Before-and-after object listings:
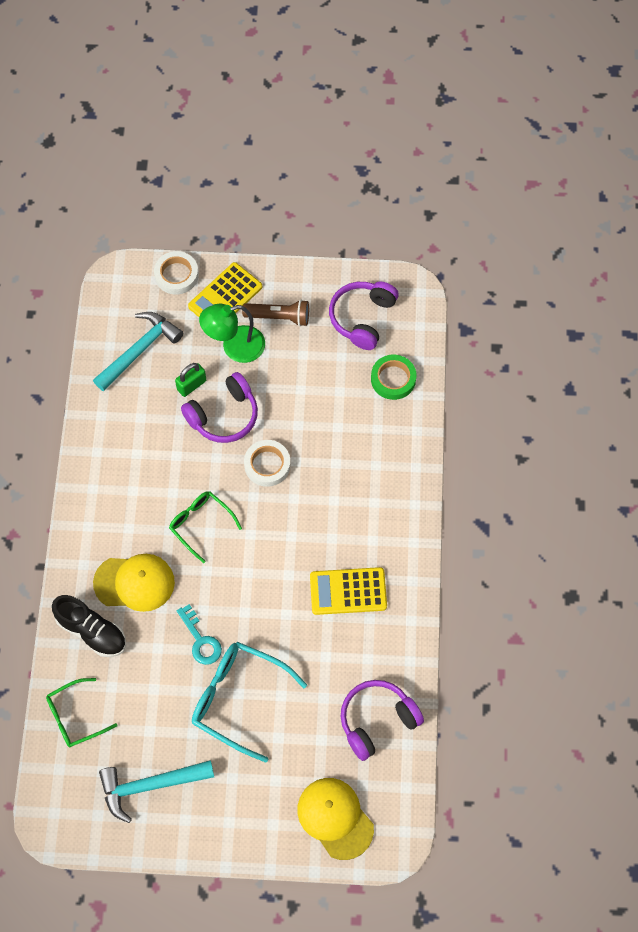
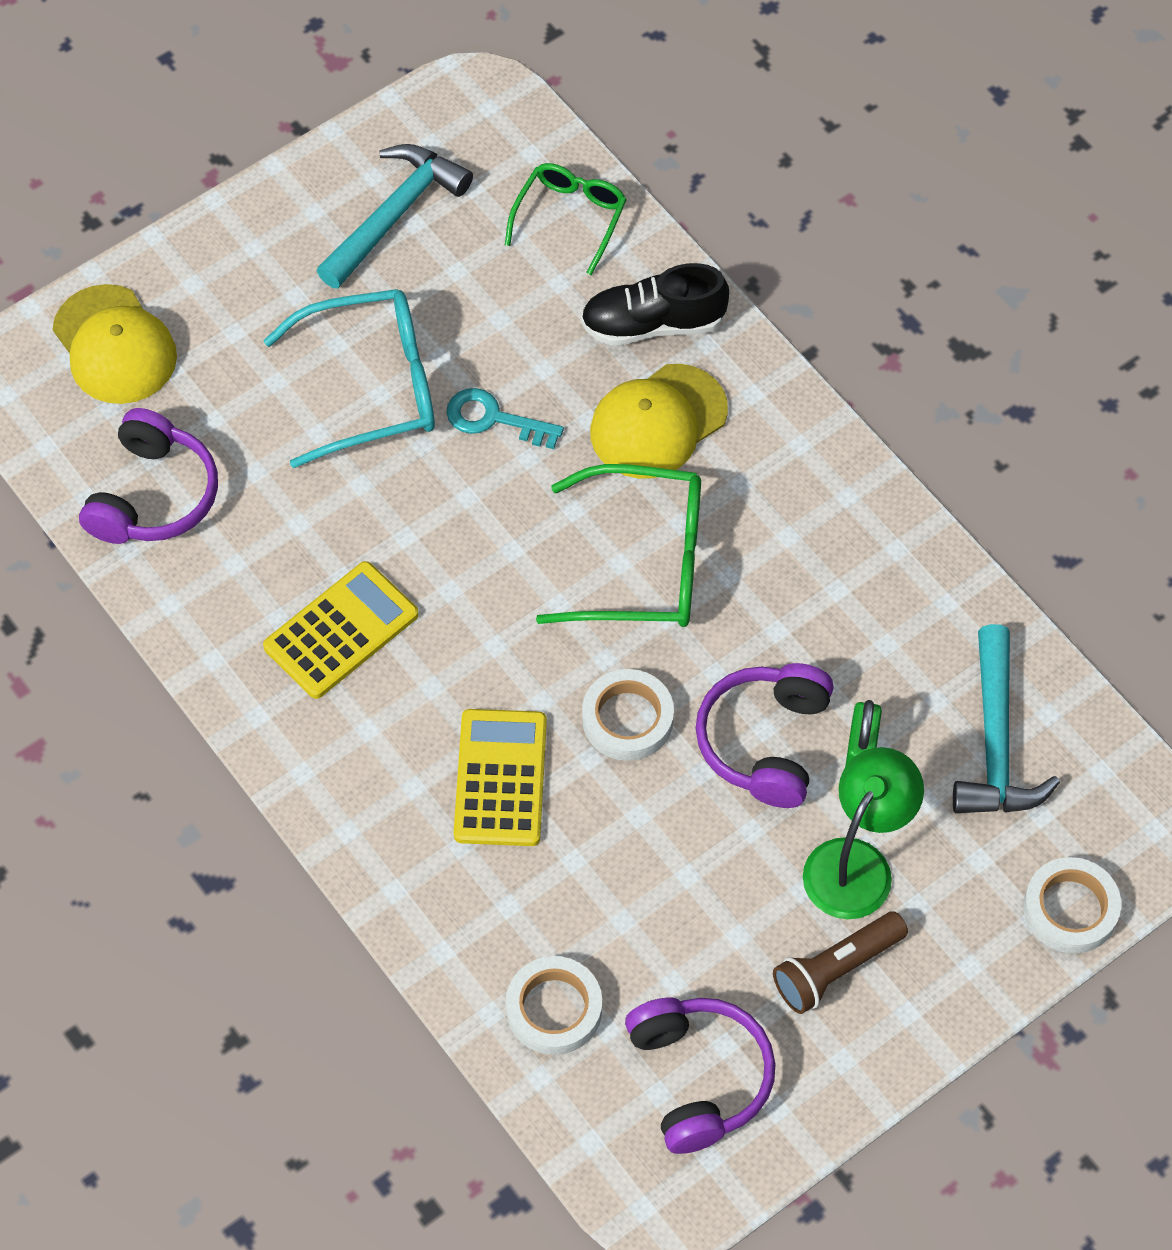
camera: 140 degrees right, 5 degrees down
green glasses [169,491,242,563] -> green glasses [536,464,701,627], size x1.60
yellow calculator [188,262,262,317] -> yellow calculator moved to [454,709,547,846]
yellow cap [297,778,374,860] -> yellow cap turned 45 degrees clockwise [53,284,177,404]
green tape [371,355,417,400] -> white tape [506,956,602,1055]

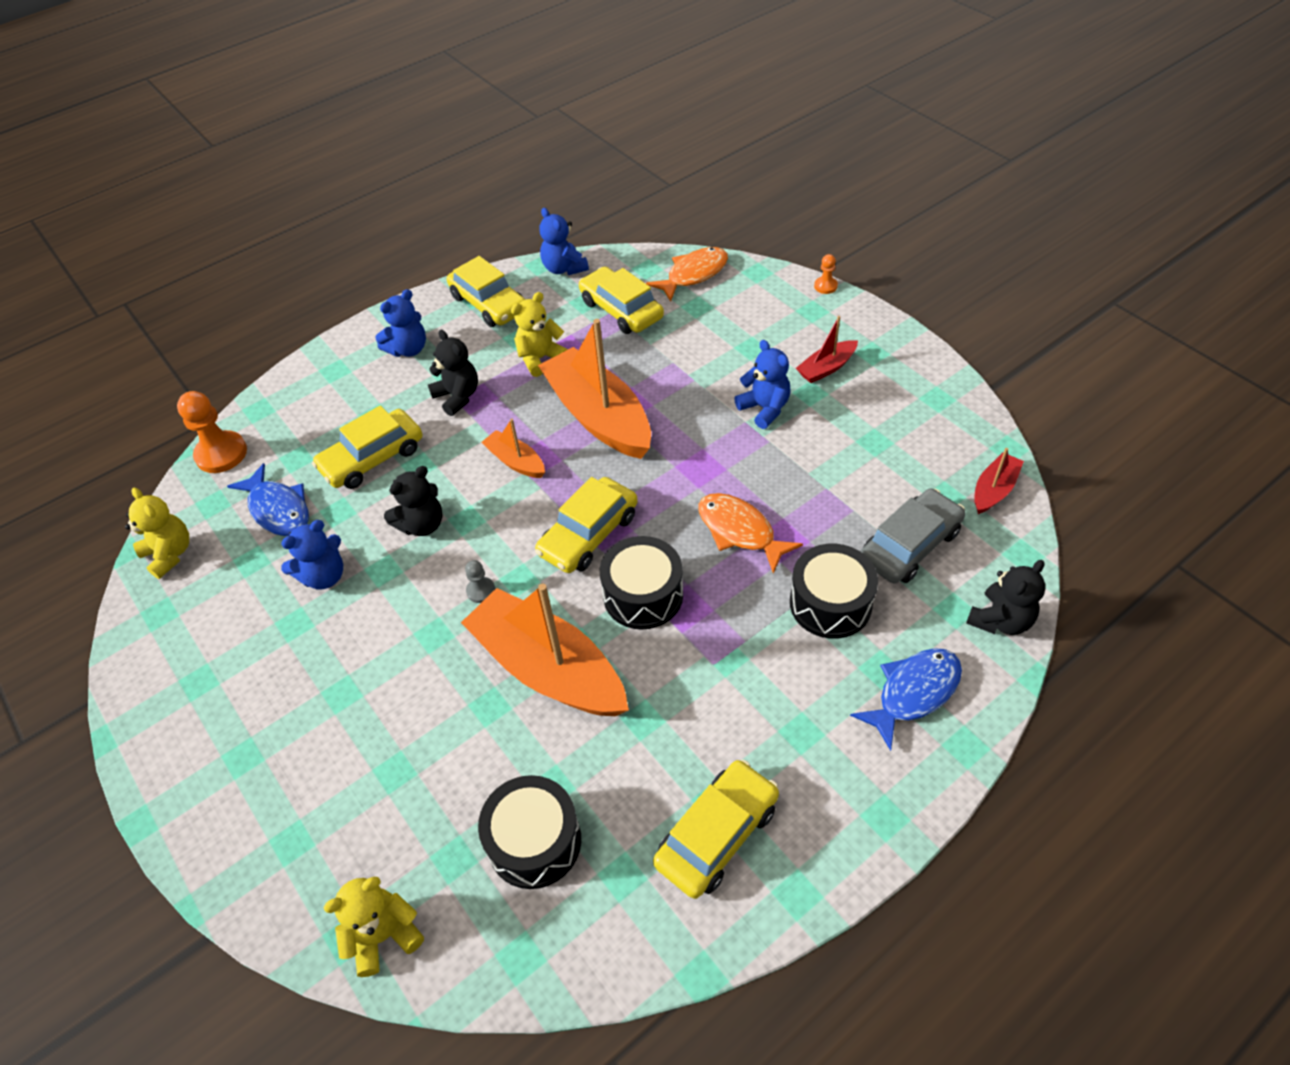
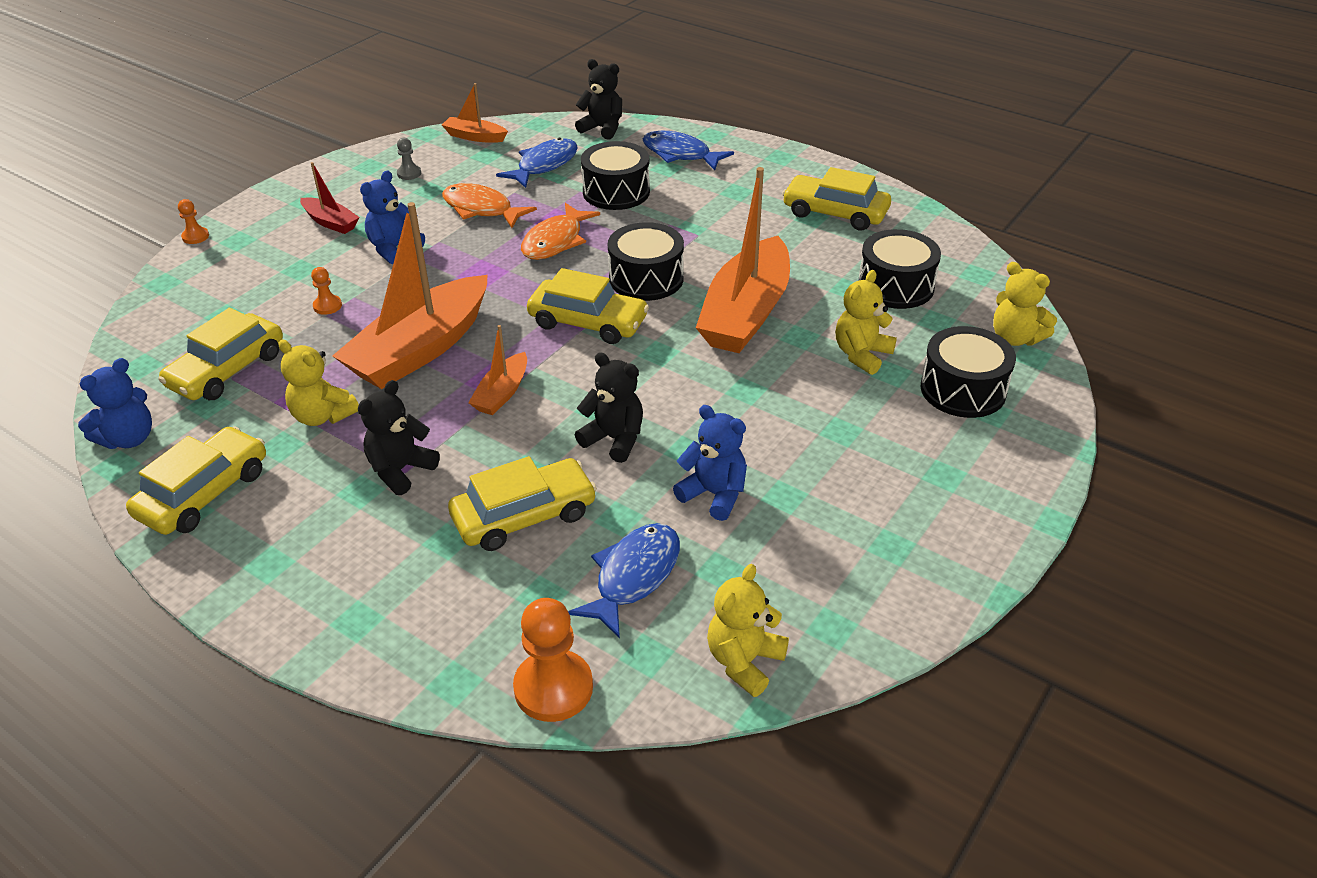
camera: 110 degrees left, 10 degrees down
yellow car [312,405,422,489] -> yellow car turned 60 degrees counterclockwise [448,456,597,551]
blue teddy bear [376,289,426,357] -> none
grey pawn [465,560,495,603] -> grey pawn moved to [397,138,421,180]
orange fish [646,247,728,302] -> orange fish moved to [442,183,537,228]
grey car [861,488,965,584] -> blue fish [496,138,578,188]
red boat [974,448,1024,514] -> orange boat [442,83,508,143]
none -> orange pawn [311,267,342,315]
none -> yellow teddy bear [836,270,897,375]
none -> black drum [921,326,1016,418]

> [JOB]: When the word "blue" shows up in a line of the entries, pull that line out.

> [RESULT OF THIS TASK]:
blue teddy bear [376,289,426,357] -> none
grey car [861,488,965,584] -> blue fish [496,138,578,188]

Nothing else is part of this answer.